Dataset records

---

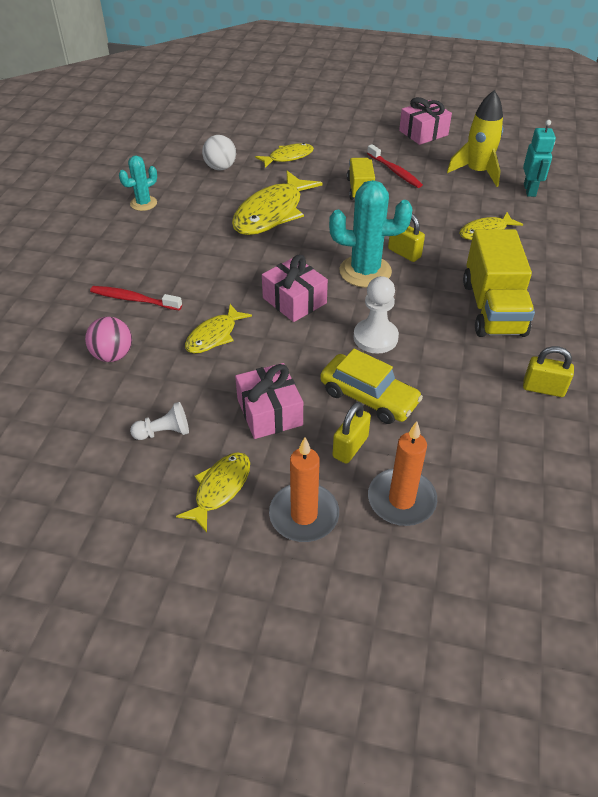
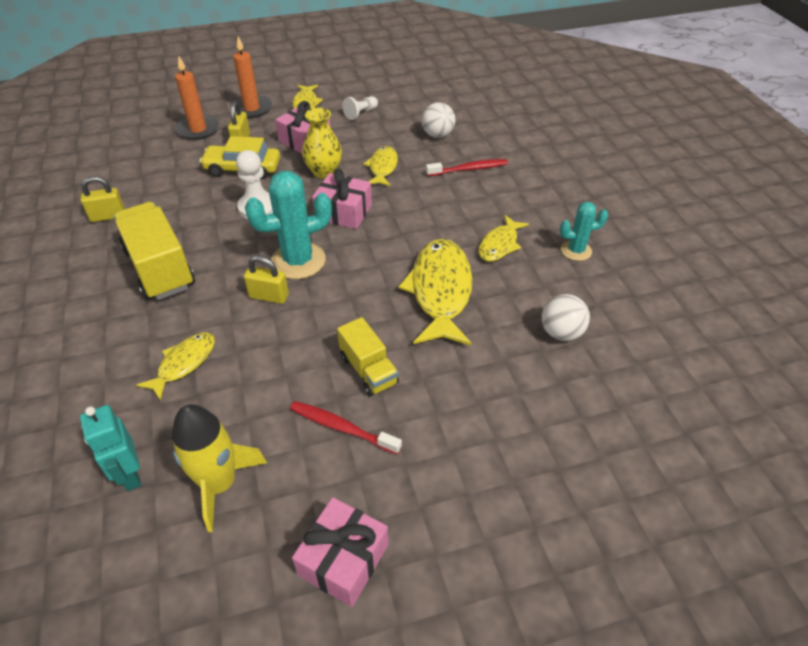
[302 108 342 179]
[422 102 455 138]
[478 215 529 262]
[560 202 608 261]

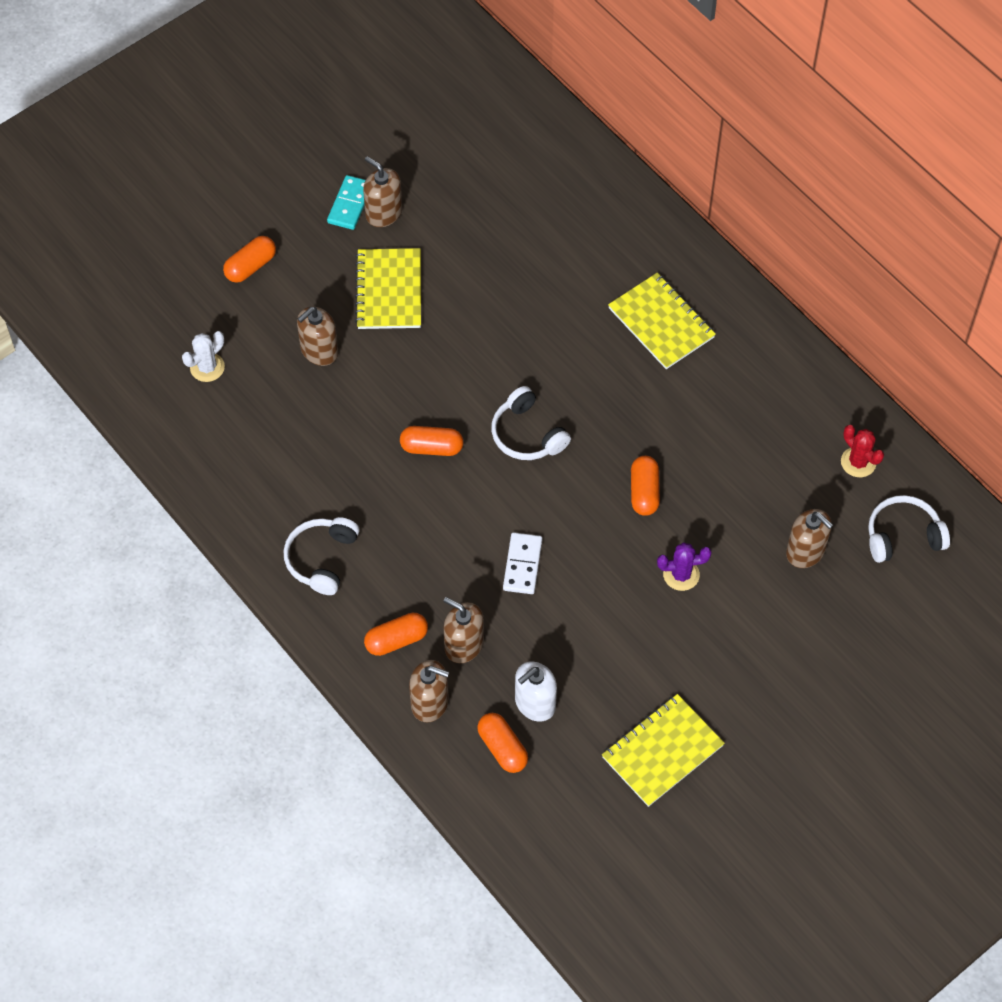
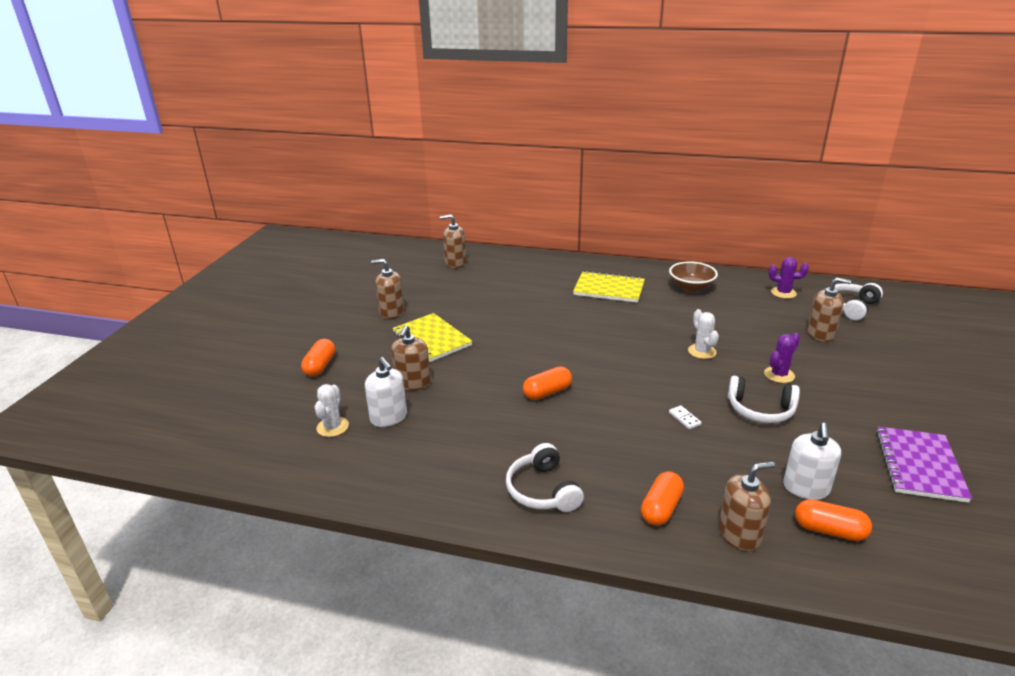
[365 357 407 427]
[440 214 467 268]
[669 261 718 292]
[669 405 702 429]
[688 309 719 359]
[728 376 800 423]
[769 257 809 299]
[876 426 972 503]
[327 175 366 230] (first image)

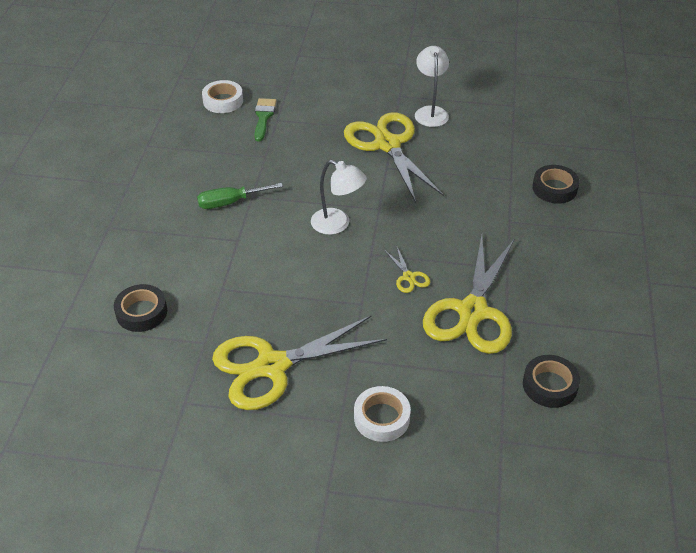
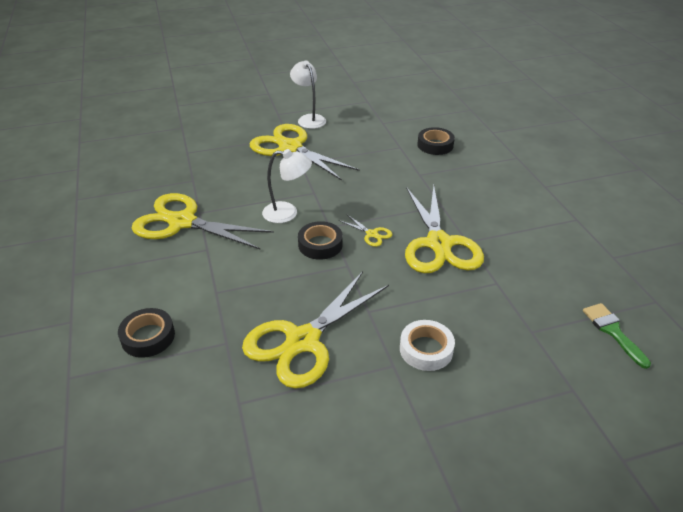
[131 193 274 249]
[298 221 343 260]
[583 303 651 369]
[202 80 243 113] (first image)

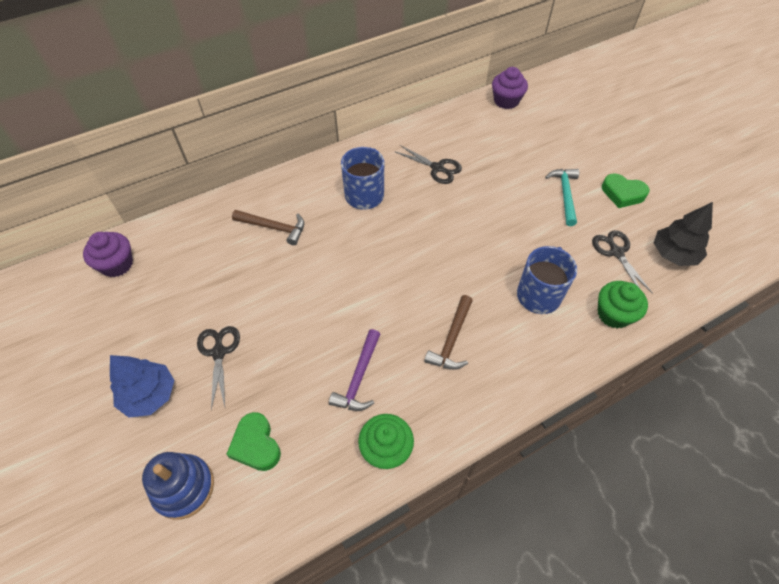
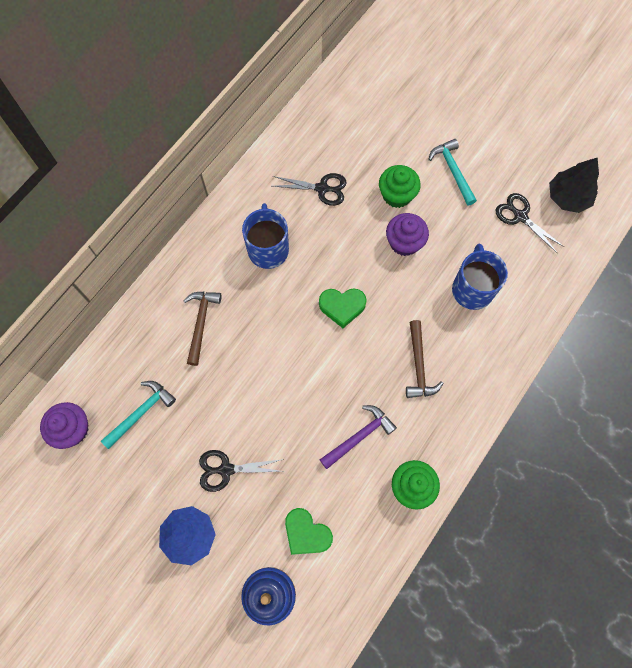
[101 381 176 449]
[183 292 222 366]
[199 450 284 492]
[319 289 367 328]
[320 405 397 469]
[379 165 421 208]
[386 213 429 256]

---

# [Task details]
From the line containing "[199 450 284 492]" to the final line of the data, repeat each line exactly. Include both ends.

# [Answer box]
[199 450 284 492]
[319 289 367 328]
[320 405 397 469]
[379 165 421 208]
[386 213 429 256]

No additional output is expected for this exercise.